### EXERCISE PROMPT
Copy the part of the entries below that opens with the line containing "[(385, 148)]" and closes with the line containing "The image size", both of those lines included, and nothing else.

### DATASET RECORDS
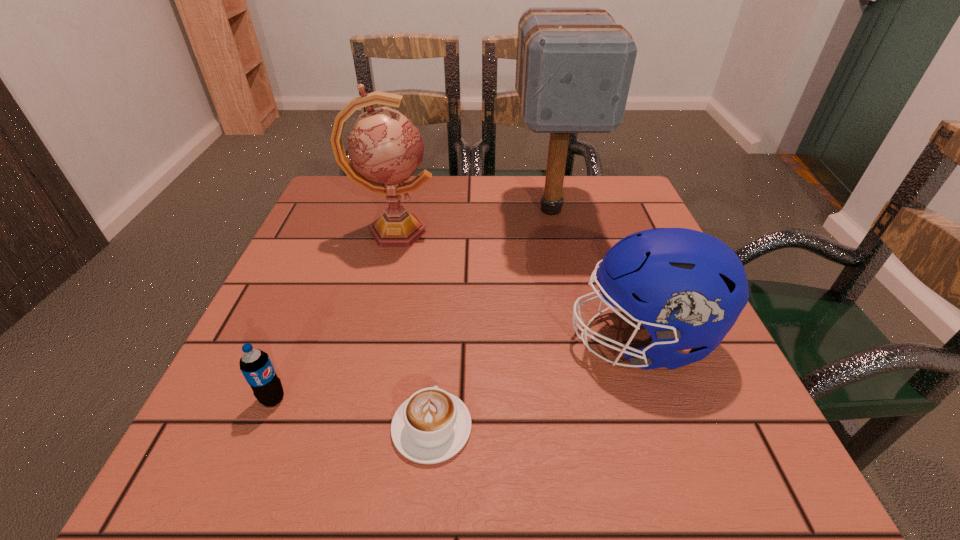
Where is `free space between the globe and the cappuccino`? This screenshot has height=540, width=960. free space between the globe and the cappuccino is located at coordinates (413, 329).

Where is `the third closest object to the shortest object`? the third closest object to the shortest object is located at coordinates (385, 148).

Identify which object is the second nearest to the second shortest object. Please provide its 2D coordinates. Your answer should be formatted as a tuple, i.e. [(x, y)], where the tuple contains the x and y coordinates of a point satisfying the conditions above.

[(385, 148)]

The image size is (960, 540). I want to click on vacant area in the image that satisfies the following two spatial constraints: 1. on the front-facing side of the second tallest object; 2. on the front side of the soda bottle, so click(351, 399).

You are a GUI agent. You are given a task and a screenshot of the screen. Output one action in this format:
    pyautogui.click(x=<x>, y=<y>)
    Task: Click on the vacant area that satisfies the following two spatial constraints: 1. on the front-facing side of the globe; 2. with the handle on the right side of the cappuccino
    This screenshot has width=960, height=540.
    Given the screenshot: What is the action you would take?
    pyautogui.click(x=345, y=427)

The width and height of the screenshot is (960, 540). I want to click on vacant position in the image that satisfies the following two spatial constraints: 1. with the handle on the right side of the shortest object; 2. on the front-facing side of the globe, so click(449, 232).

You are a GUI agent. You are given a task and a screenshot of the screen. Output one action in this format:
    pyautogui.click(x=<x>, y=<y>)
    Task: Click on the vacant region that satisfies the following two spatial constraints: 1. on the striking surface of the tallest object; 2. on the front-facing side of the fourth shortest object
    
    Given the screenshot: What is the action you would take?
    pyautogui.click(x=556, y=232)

* * *

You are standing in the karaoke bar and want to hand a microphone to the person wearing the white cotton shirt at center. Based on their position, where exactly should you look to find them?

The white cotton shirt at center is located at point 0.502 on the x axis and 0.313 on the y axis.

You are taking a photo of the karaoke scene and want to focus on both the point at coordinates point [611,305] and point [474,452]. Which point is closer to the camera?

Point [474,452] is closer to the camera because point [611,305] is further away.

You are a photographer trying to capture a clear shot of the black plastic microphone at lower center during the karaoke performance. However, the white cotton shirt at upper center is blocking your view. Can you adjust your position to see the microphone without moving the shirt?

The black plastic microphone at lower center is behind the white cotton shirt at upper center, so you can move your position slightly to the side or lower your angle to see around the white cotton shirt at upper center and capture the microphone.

### RESPONSE TO THE EXERCISE
[(385, 148)]

The image size is (960, 540). I want to click on vacant area in the image that satisfies the following two spatial constraints: 1. on the front-facing side of the second tallest object; 2. on the front side of the soda bottle, so click(351, 399).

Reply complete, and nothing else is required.